(Stored data)
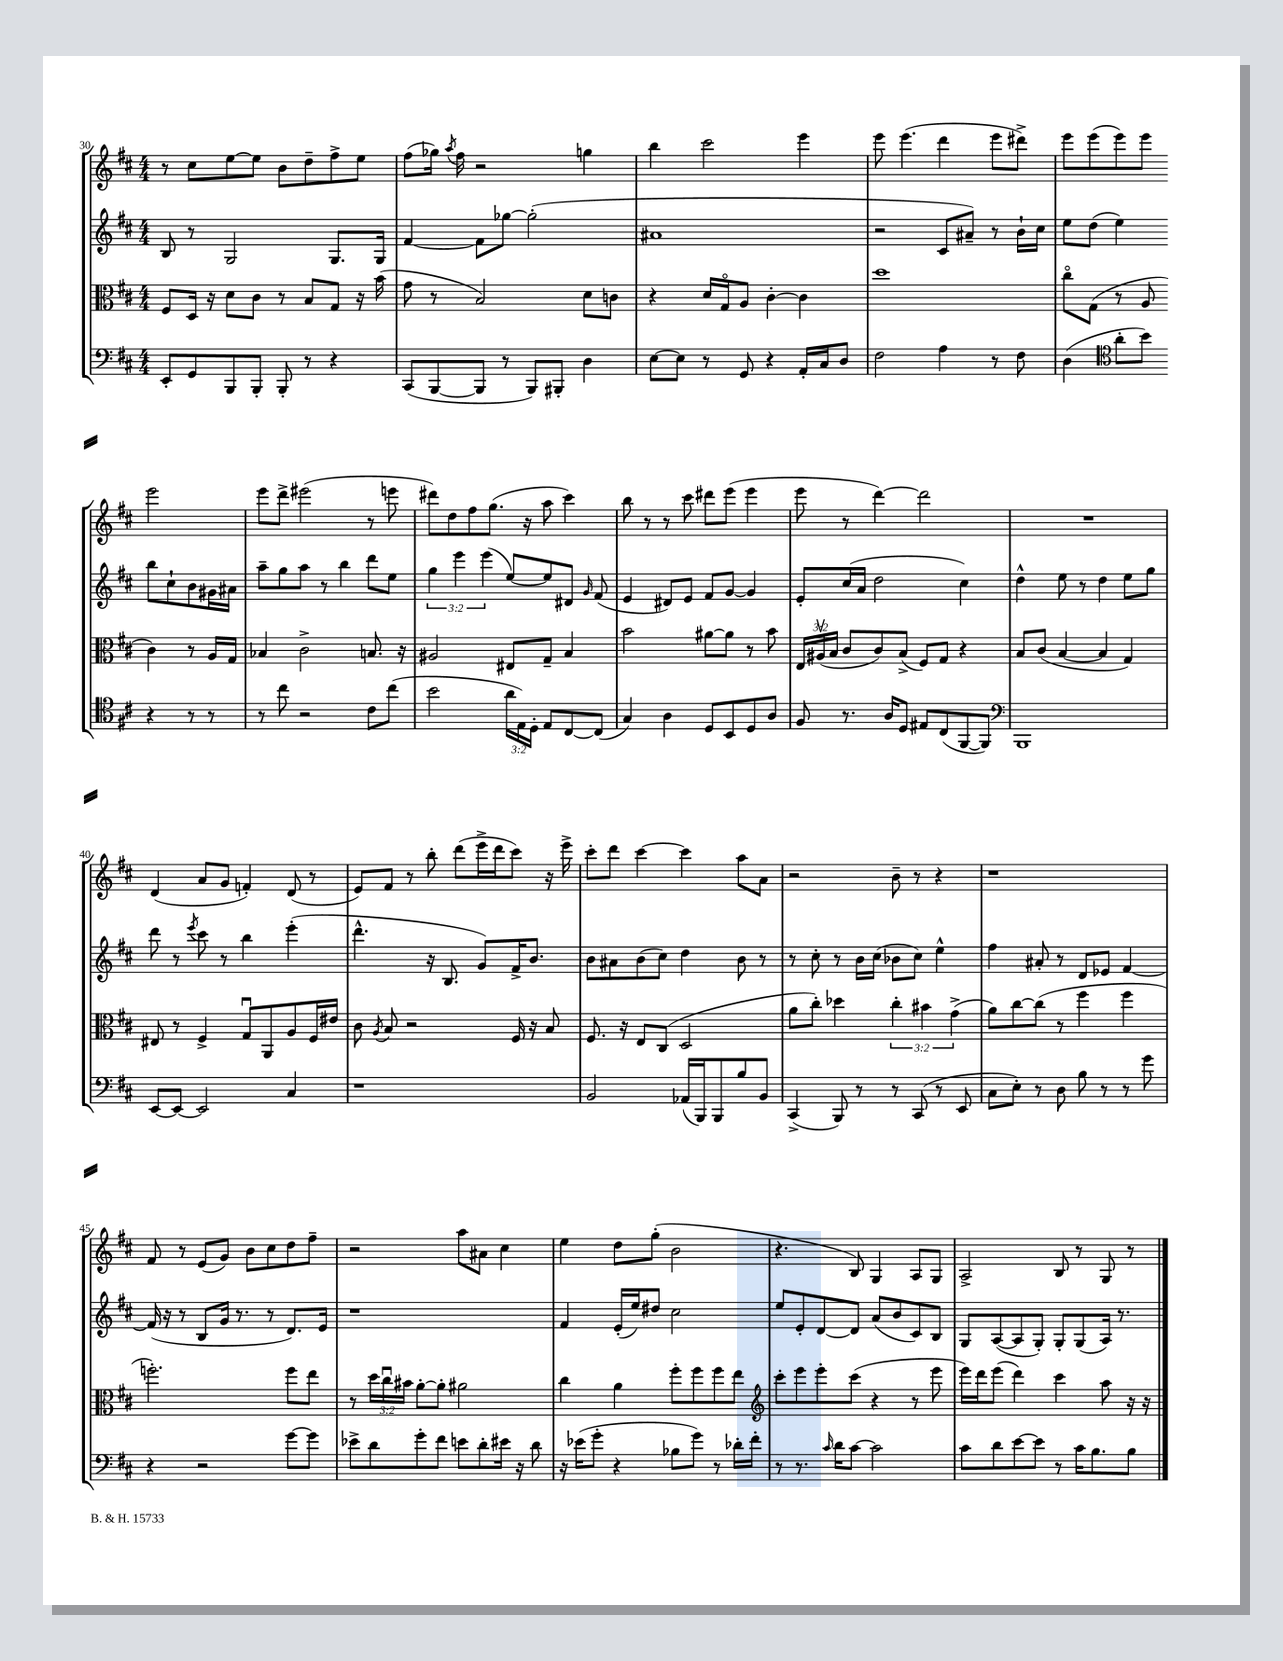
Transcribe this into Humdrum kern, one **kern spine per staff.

**kern	**kern	**kern	**kern
*staff4	*staff3	*staff2	*staff1
*clefF4	*clefC3	*clefG2	*clefG2
*k[f#c#]	*k[f#c#]	*k[f#c#]	*k[f#c#]
*M4/4	*M4/4	*M4/4	*M4/4
8EE'/L	8F#/L	8B/	8r
8GG/	16D/Jk	8r	8cc#\L
.	16r	.	.
8BBB/	8d\L	2G/	[8ee\
8BBB'/J	8c#\J	.	8ee\]J
8BBB'/	8r	.	8b\L
8r	8B/L	.	8dd~\
4r	8G/J	8.G/L	8ff#^\
.	16r	.	8ee\J
.	(16b\	16G/Jk	.
=	=	=	=
(8CC#/L	8g\	[4f#/	(8ff#\L
[8BBB/	8r	.	16gg-\Jk)
.	.	.	8qaa/
.	.	.	16ff#\
8BBB/]J	2B/)	8f#\]L	2r
8r	.	[8gg-\J	.
8BBB/L)	.	(2gg-'\]	.
8BBB#'/J	.	.	.
4D\	8d\L	.	4gg\
.	8c\J	.	.
=	=	=	=
[8E\L	4r	1a#	4bb\
8E\]J	.	.	.
8r	16d/LL	.	2ccc#\
.	16Go/J	.	.
8GG/	8A/J	.	.
4r	[4c#'\	.	.
16AA'/LL	4c#\]	.	4eee\
16C#/J	.	.	.
8D/J	.	.	.
=	=	=	=
2F#\	1dd	2r	8eee\
.	.	.	(4.eee\
4A\	.	8c#/L	4ddd\
.	.	8a#~/J)	.
8r	.	8r	8eee\L
8F#\	.	16b`\LL	8ddd#^\J)
.	.	16cc#\JJ	.
=	=	=	=
(4D\	8cc#o\L	8ee\L	8eee\L
.	(8G\J	(8dd\J	(8eee\
*clefC4	*	*	*
8a'\L	8r	4ee\)	8eee\)
8b\J)	8A/	.	8eee\J
4r	4c#\)	8bb\L	2eee\
.	.	8cc#`\	.
8r	8r	8b\	.
8r	16A/LL	16g#\L	.
.	16G/JJ	16a#\JJ	.
=	=	=	=
8r	4B-/	8aa~\L	8eee\L
8cc#\	.	8gg\	8ddd^\J
2r	2c#^\	8aa\J	(2eee#\
.	.	8r	.
.	.	4bb\	.
8c#\L	8.B/	8ddd\L	8r
(8cc#\J	.	8ee\J	8eee\
.	16r	.	.
=	=	=	=
2b\	2A#/	6gg\	8ddd#\L)
.	.	.	8dd\
.	.	6eee\	.
.	.	.	8ff#\
.	.	(6eee\	.
.	.	.	(8.gg\J
24a\LL	8E#/L	[8ee/L)	.
24E\)	.	.	.
.	.	.	16r
24D'\JJ	.	.	.
8E/L	8G~/J	8ee/]	8aa\
[8C#/	4B/	8d#/J	4ccc#\)
.	.	16qqg/	.
(8C#/]J	.	(8f#/	.
=	=	=	=
4G/)	2b\	4e/	8bb\
.	.	.	8r
4A\	.	8d#/L)	8r
.	.	8e/J	8ccc#\
8D/L	[8a#\L	8f#/L	8ddd#\L
8BB/	8a#\]J	[8g/J	(8eee\J
8D/	8r	4g/]	4eee\
8A/J	8b\	.	.
=	=	=	=
8F#/	24E/LL	8e'/L	8eee\
.	(24A#v/	.	.
.	24B/JJ	.	.
8.r	8c#/L	(16cc#/L	8r
.	.	16a/JJ	.
.	8c#/)	2dd\	[4ddd\)
16A/LK	.	.	.
8D/J	(8B^/J	.	.
8E#/L	8F#/L)	.	2ddd\]
(8C#/	8G/J	.	.
[8FF#/	4r	4cc#\)	.
8FF#/]J)	.	.	.
=	=	=	=
*clefF4	*	*	*
1BBB	8B/L	4dd^^\	1r
.	(8c#/J	.	.
.	[4B/	8ee\	.
.	.	8r	.
.	4B/]	4dd\	.
.	4G/)	8ee\L	.
.	.	8gg\J	.
=	=	=	=
[8EE/L	8E#/	8ddd\	(4d/
8EE/_J	8r	8r	.
.	.	8qeee/	.
2EE/]	4F#^/	8ccc#\	8a/L
.	.	8r	8g/J
.	8Gu/L	4bb\	4f'/)
.	8AA/	.	.
4C#/	8A/	(4eee'\	(8d/
.	16F#/L	.	8r
.	16e#/JJ	.	.
=	=	=	=
1r	8c#\	4.ddd^^\	8e/L)
.	8qA/	.	.
.	8B/	.	8f#/J
.	2r	.	8r
.	.	16r	8bb'\
.	.	8.B/	.
.	.	.	(8ddd\L
.	.	8g/L)	16eee^\L
.	.	.	16ddd\J
.	16F#/	16f#^/K	8ccc#\J)
.	16r	8.b/J	.
.	8B/	.	16r
.	.	.	16eee^\
=	=	=	=
2BB/	8.F#/	8b\L	8ccc#'\L
.	.	8a#\	8ddd\J
.	16r	.	.
.	8E/L	(8b\	[4ccc#\
.	(8C#/J	8cc#\J)	.
(16AA-/LL	2D/	4dd\	4ccc#\]
16BBB/J)	.	.	.
8BBB/	.	.	.
8B/	.	8b\	8aa\L
8BB/J	.	8r	8a\J
=	=	=	=
(4CC#^/	8a\L	8r	2r
.	8cc#'\J)	8cc#'\	.
8BBB/)	4dd-\	8r	.
8r	.	16b\LL	.
.	.	(16cc#\JJ	.
8r	6cc#'\	8b-\L	8b~\
(8CC#/	.	8cc#\J)	8r
.	6b#\	.	.
8r	.	4ee^^\	4r
.	(6g^\	.	.
8EE/	.	.	.
=	=	=	=
8C#\L	8a\L)	4ff#\	1r
8E'\J)	[8cc#\	.	.
8r	(8cc#\]J	8a#'/	.
8D\	8r	8r	.
8B\	4ff#\	8d/L	.
8r	.	8e-/J	.
8r	4ff#\	[4f#/	.
8g\	.	.	.
=	=	=	=
4r	2.ff'\)	(16f#/]	8f#/
.	.	16r	.
.	.	8r	8r
2r	.	8B/L	(8e/L
.	.	16g/Jk	8g/J)
.	.	8.r	.
.	.	.	8b\L
.	.	8r	8cc#\
[8g\L	8ff\L	8.d/L)	8dd\
8g\]J	8ee\J	.	8ff#~\J
.	.	16e/Jk	.
=	=	=	=
8e-^\L	8r	1r	2r
8d\	24dd\LL	.	.
.	24cc#u\	.	.
.	24b#\JJ	.	.
8g'\	[8a'\L	.	.
8f#\J	8a'\]J	.	.
8e\L	2a#\	.	8aa\L
8d'\	.	.	8a#\J
16e#\Jk	.	.	4cc#\
16r	.	.	.
8d\	.	.	.
=	=	=	=
16r	4cc#\	4f#/	4ee\
(16e-\LK	.	.	.
8g'\J	.	.	.
4r	4a\	(16e'/LL	8dd\L
.	.	16ee/J)	.
.	.	8dd#/J	(8gg'\J
8B-\L	8ff#'\L	2cc#\	2b\
8g\J)	8ff#\	.	.
8r	8ff#\	.	.
16d-'\LL	8ee\J	.	.
16f#'\JJ	.	.	.
=	=	=	=
*	*clefG2	*	*
8r	8ccc#'\L	8ee/L	4.r
8.r	8eee\	8e'/	.
.	8eee'\	[8d/	.
16qqc#/	.	.	.
16d\LK	.	.	.
[8c#\J	(8ccc#\J	8d/]J	8B/)
2c#\]	4r	(8a/L	4G/
.	.	8b/	.
.	8r	8c#/)	8A/L
.	8eee\	8B/J	8G/J
=	=	=	=
8c#\L	16eee\LL)	8G/L	2A^/
.	16ddd\J	.	.
8d\	(8eee\J	([8A/	.
[8e\	4ddd\)	8A/]	.
8e\]J	.	8G'/J)	.
8r	4ccc#\	8G'/L	8B/
16c#\LK	.	(8G/	8r
8.B\	.	.	.
.	8aa\	16A/Jk)	8G/
.	.	8.r	.
8B\J	16r	.	8r
.	16r	.	.
==	==	==	==
*-	*-	*-	*-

### OBJECTIVE
List each line in the rows above that contains the string "kern".

### SOLUTION TO THIS TASK
Transcribe this into Humdrum kern, one **kern spine per staff.
**kern	**kern	**kern	**kern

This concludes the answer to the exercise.